REQUIREMENT: The sole answer should be the number of lines in the material below that hold "cake".

RECORDS PROVIDED:
..............................

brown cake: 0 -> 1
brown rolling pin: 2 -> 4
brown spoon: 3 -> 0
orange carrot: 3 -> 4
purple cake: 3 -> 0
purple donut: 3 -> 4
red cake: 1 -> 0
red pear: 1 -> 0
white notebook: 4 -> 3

..............................

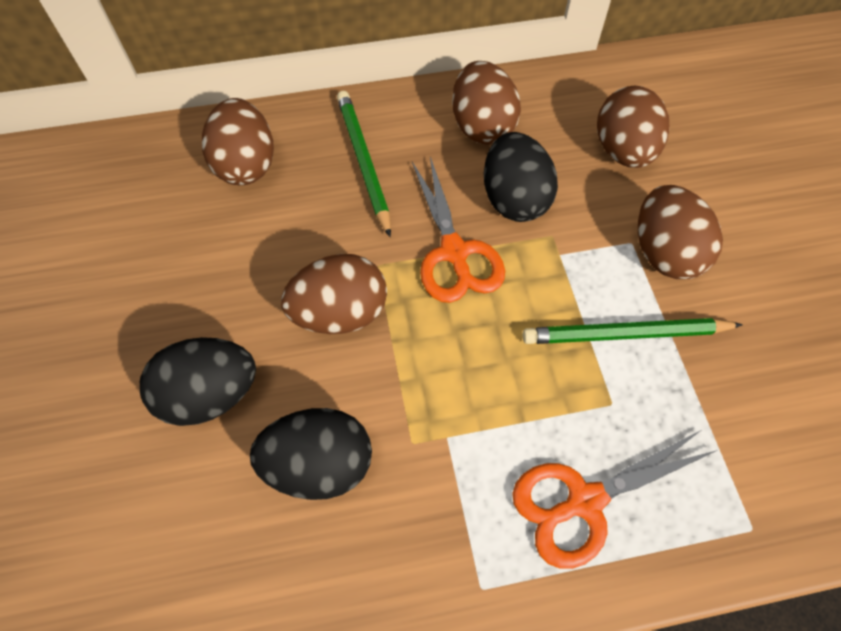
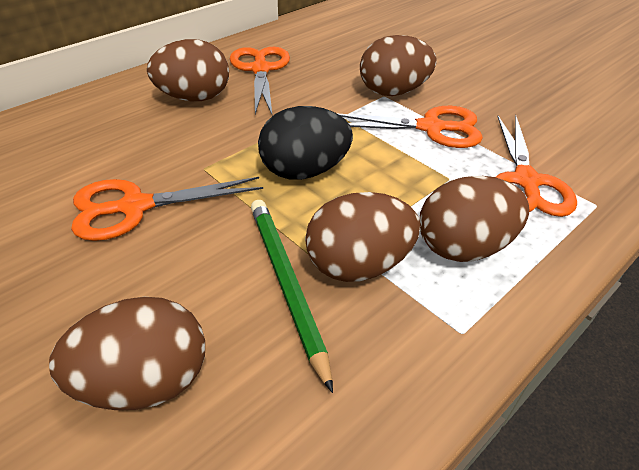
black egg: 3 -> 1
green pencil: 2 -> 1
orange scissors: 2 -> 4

..............................

SOLUTION FOR THIS EXERCISE: 3